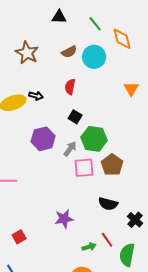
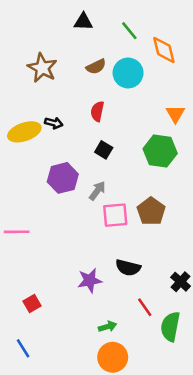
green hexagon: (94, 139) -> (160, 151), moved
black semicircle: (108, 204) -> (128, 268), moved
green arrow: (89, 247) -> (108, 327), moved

---

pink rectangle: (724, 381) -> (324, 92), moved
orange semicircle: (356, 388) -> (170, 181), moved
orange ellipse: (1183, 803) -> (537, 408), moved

The task: Within the listing above, the range opens at the line with "black semicircle: (108, 204)" and closes at the line with "green arrow: (89, 247) -> (108, 327), moved". Reproduce exactly the lines of that range, including both ends.

Completed exercise:
black semicircle: (108, 204) -> (128, 268), moved
green arrow: (89, 247) -> (108, 327), moved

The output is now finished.